● WHAT NEEDS TO BE DONE
Would you write out the listing verbatim and skip every picture in it?

● DATA RECORDS
============

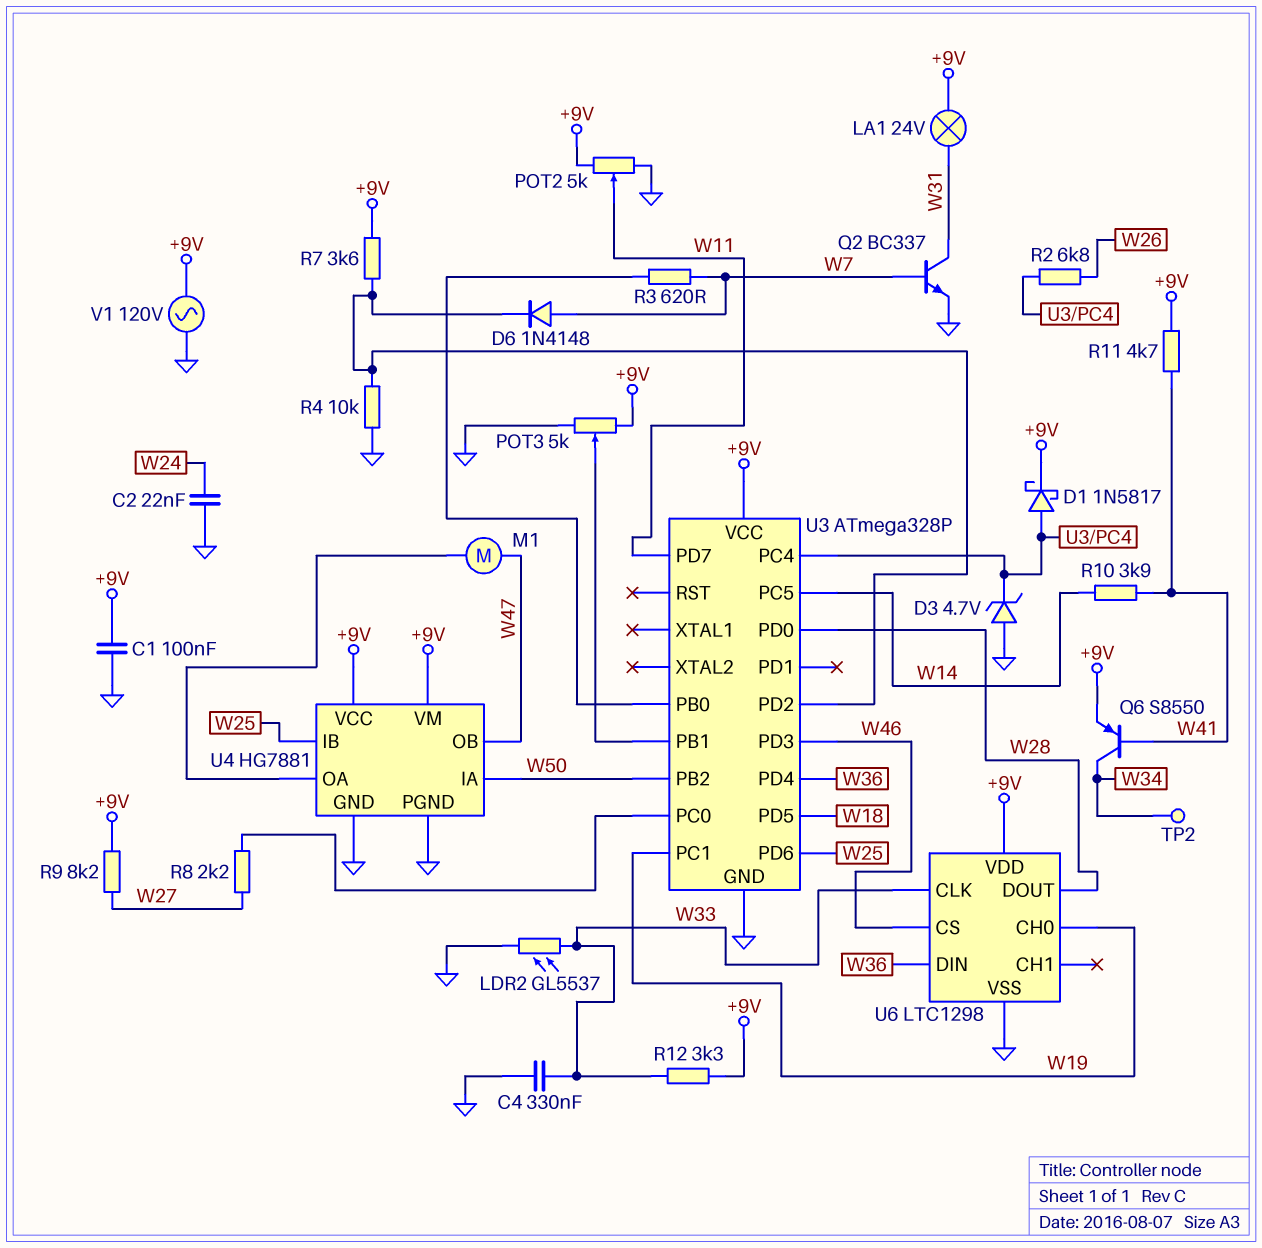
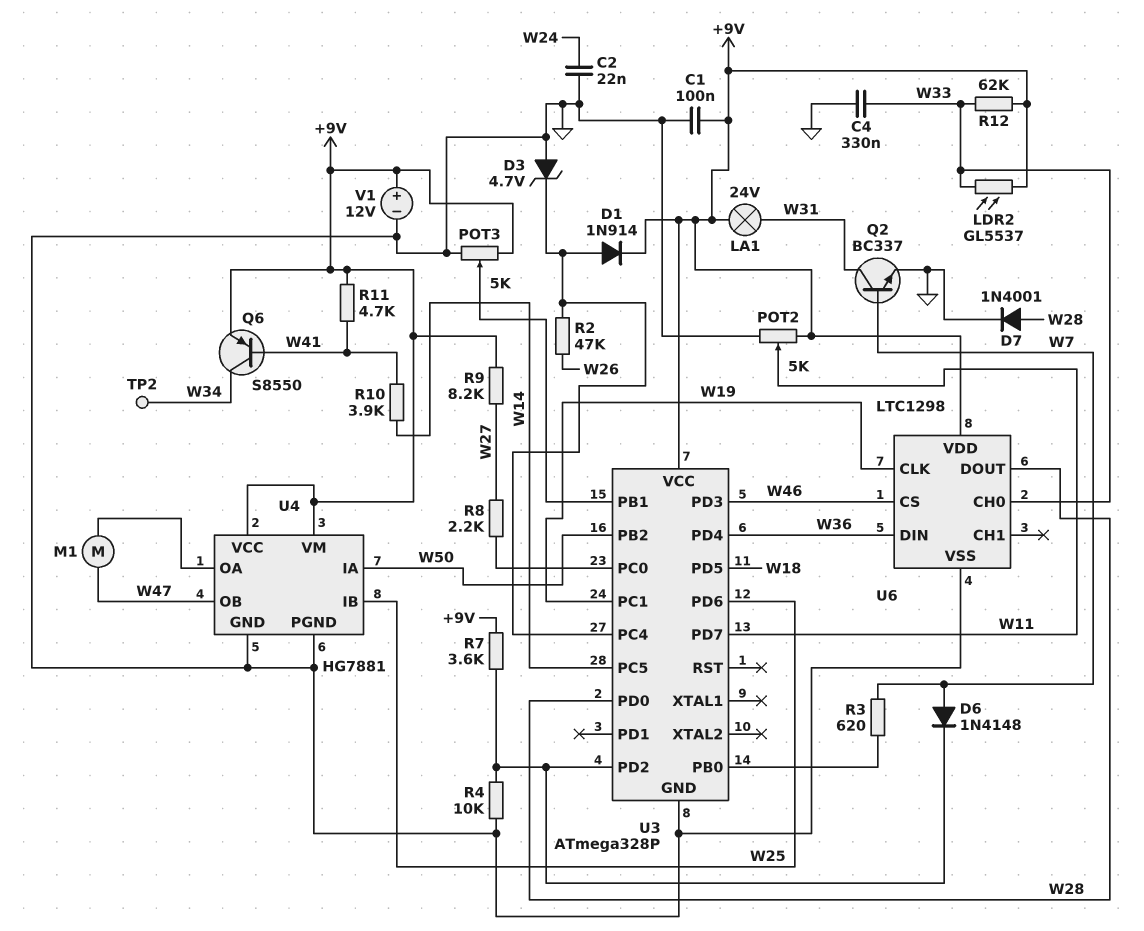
D1: schottky 1N5817 (A U3/PC4, K +9V) -> diode 1N914 (A U3/PC4, K +9V)
D7: none -> diode 1N4001 (A W28, K GND)
LDR2: GL5537 (GND, W33) -> GL5537 (+9V, W33)
R2: 6.8k (U3/PC4, W26) -> 47k (U3/PC4, W26)
R12: 3.3k (+9V, W33) -> 62k (+9V, W33)
U6 pin CH0: W19 -> W33
U6 pin CLK: W33 -> W19
V1: AC 120V (+9V, GND) -> 12V (plus +9V, minus GND)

============

● THE COMPLETED TASK
D1: schottky 1N5817 (A U3/PC4, K +9V) -> diode 1N914 (A U3/PC4, K +9V)
D7: none -> diode 1N4001 (A W28, K GND)
LDR2: GL5537 (GND, W33) -> GL5537 (+9V, W33)
R2: 6.8k (U3/PC4, W26) -> 47k (U3/PC4, W26)
R12: 3.3k (+9V, W33) -> 62k (+9V, W33)
U6 pin CH0: W19 -> W33
U6 pin CLK: W33 -> W19
V1: AC 120V (+9V, GND) -> 12V (plus +9V, minus GND)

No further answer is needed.